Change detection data
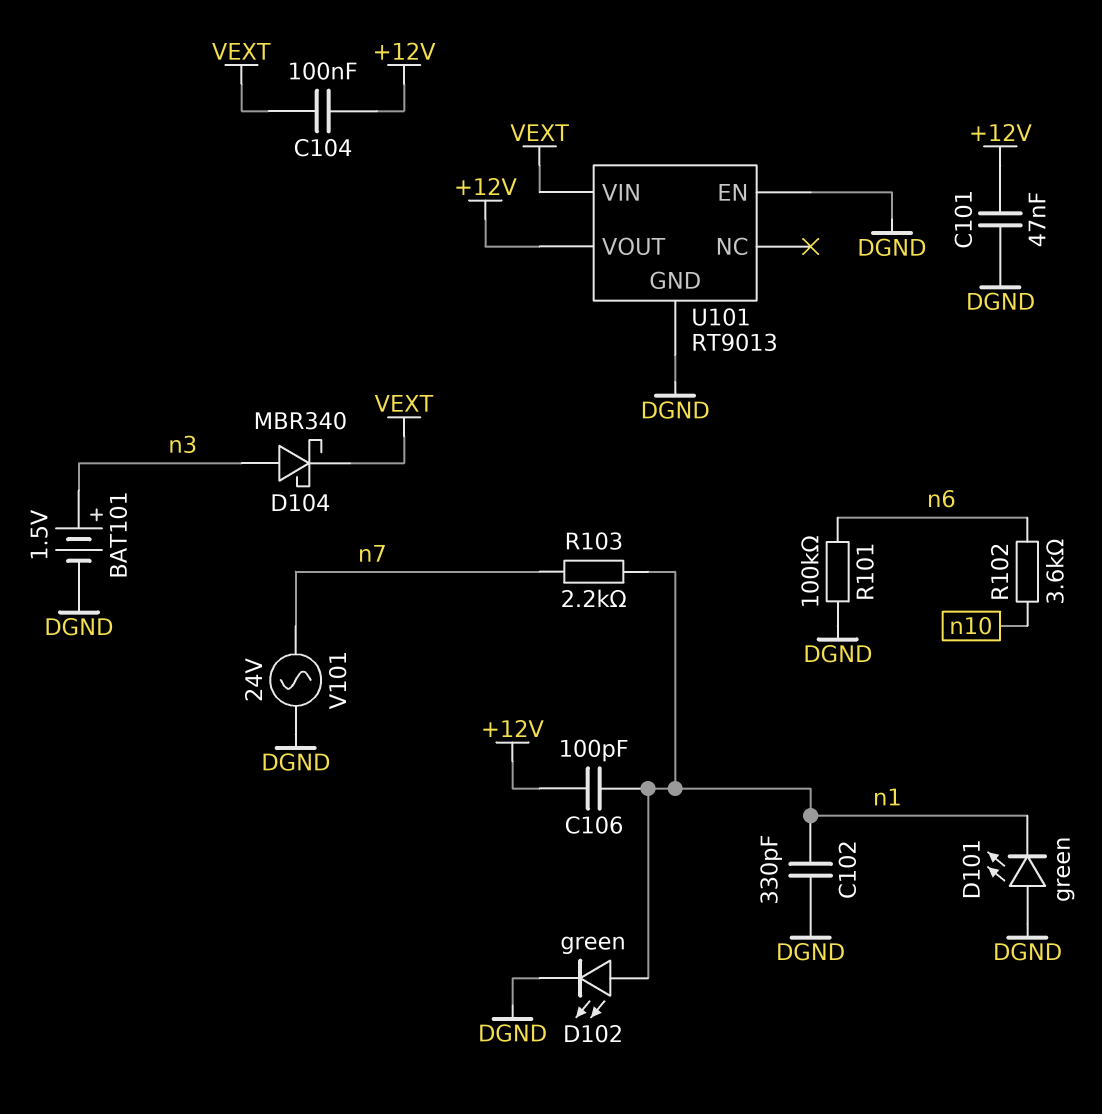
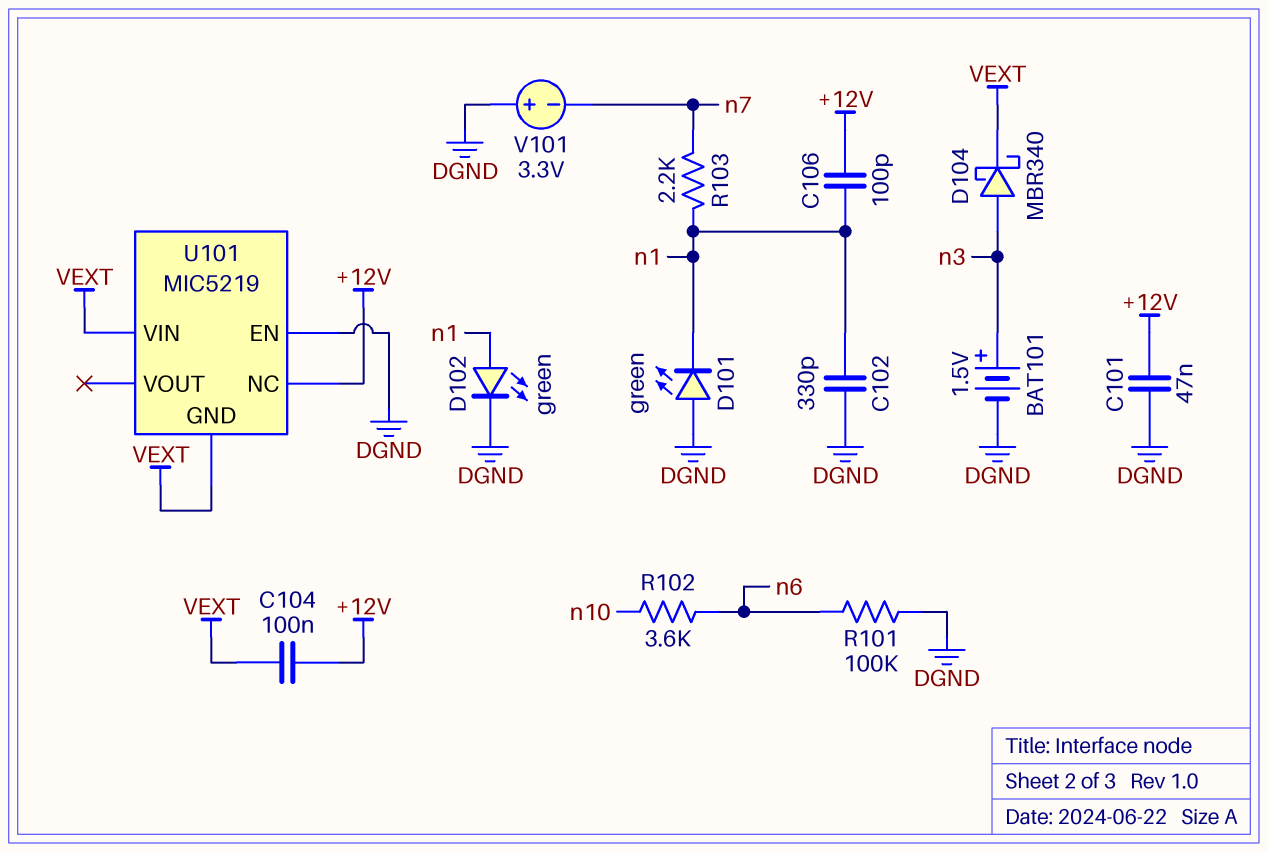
U101: RT9013 -> MIC5219
U101 pin GND: DGND -> VEXT
U101 pin NC: none -> +12V
U101 pin VOUT: +12V -> none
V101: AC 24V (DGND, n7) -> 3.3V (plus DGND, minus n7)

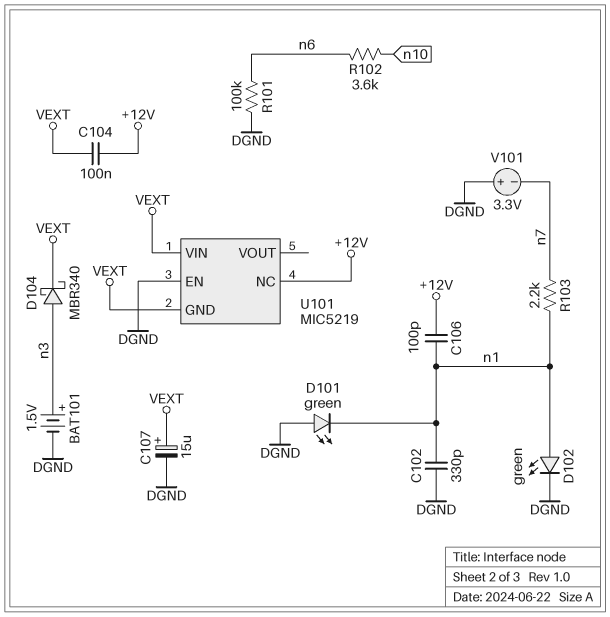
C101: 47nF (+12V, DGND) -> none
C107: none -> 15uF (plus VEXT, minus DGND)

#### [PROBLEM STATEMENT]
The expected output is each line of the records above that includes the word "none".

#### [SOLUTION FOR THIS TASK]
U101 pin NC: none -> +12V
U101 pin VOUT: +12V -> none
C101: 47nF (+12V, DGND) -> none
C107: none -> 15uF (plus VEXT, minus DGND)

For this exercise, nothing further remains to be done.